Run through the data and copy out every line that mentions the word "down".

**RECORDS FOR THE TASK:**
= Beginning of Section =
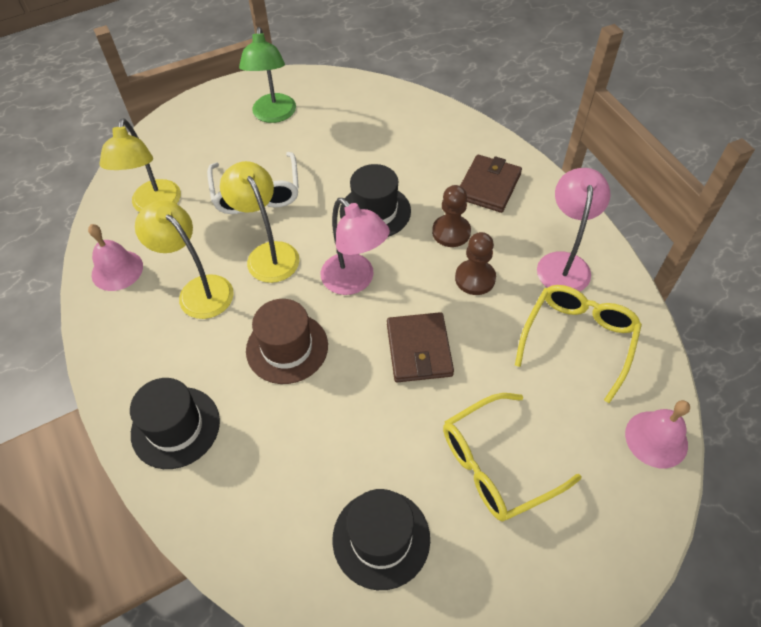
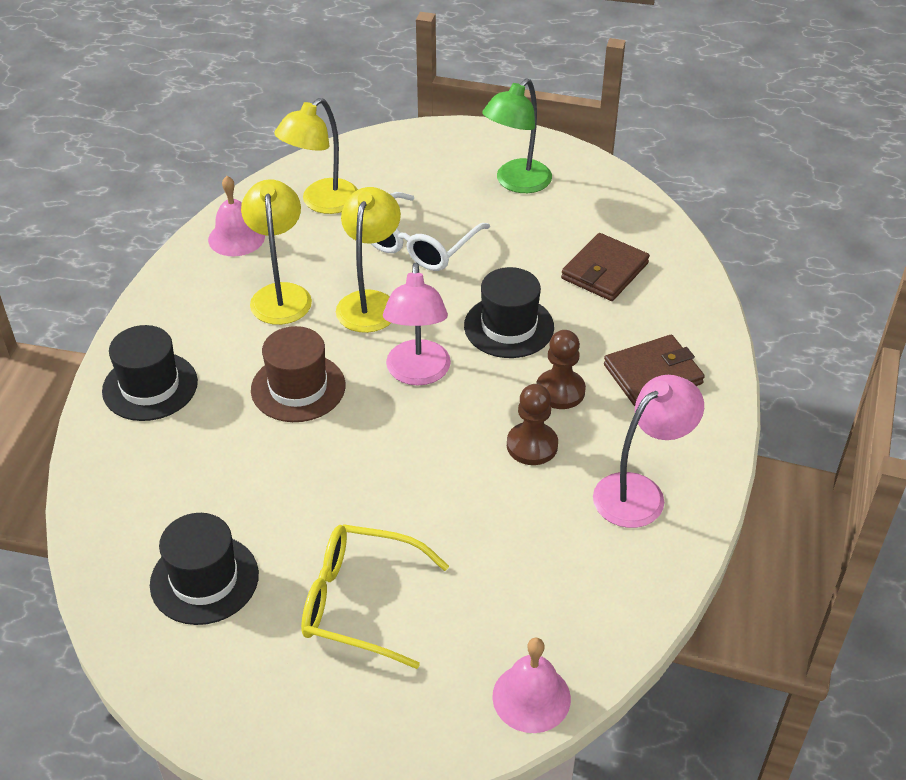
camera: 40 degrees right, 10 degrees down
(419, 349) = (406, 467): brown wallet -> brown wallet (605, 271)
(578, 339) = (565, 565): yellow glasses -> none

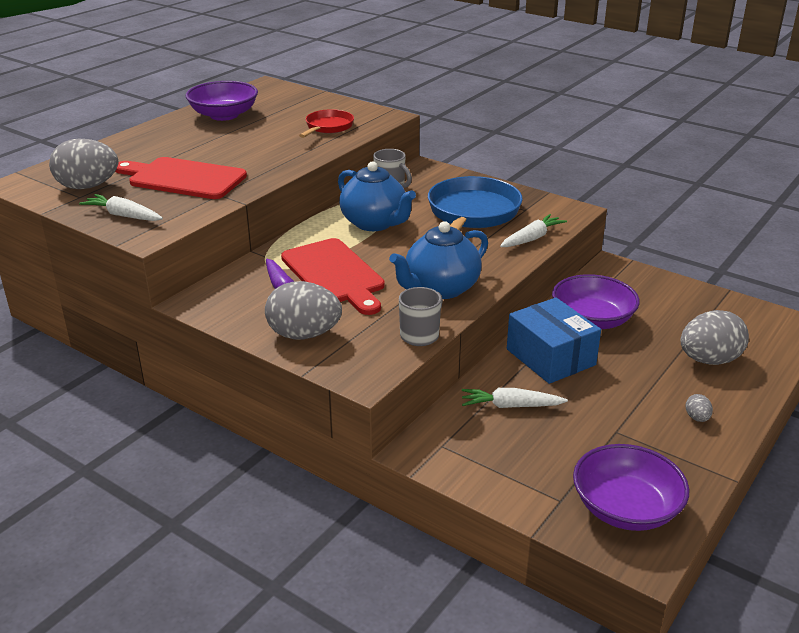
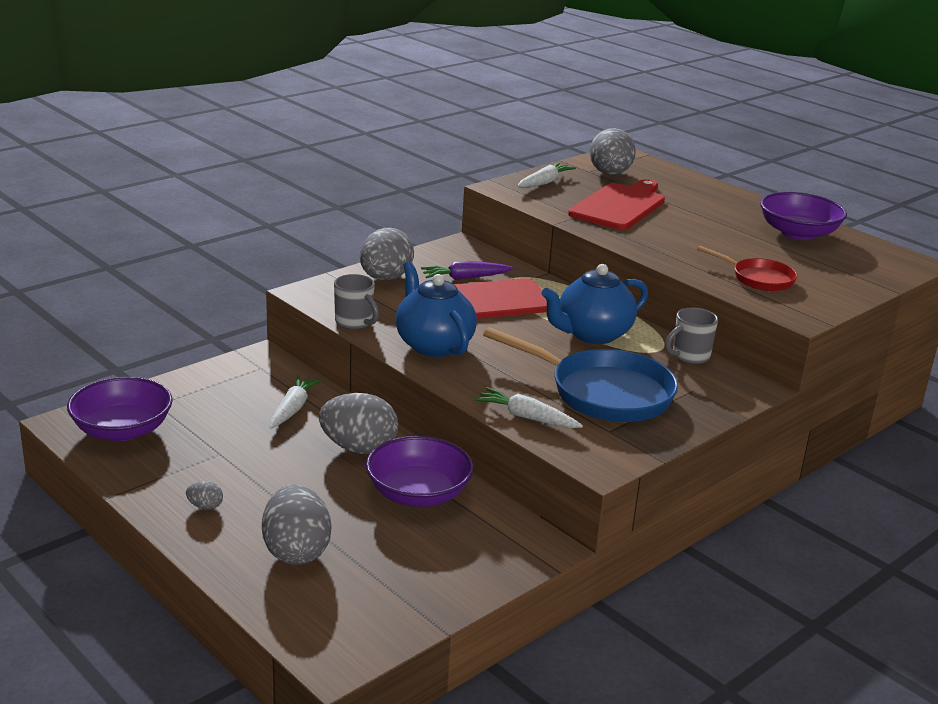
camera: 100 degrees right, 5 degrees down
(532, 238) = (527, 417): white carrot -> white carrot turned 150 degrees clockwise
(550, 357) = (359, 448): blue box -> grey egg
= End of Section =
**PROBLEM SOLUTION:**
camera: 40 degrees right, 10 degrees down
camera: 100 degrees right, 5 degrees down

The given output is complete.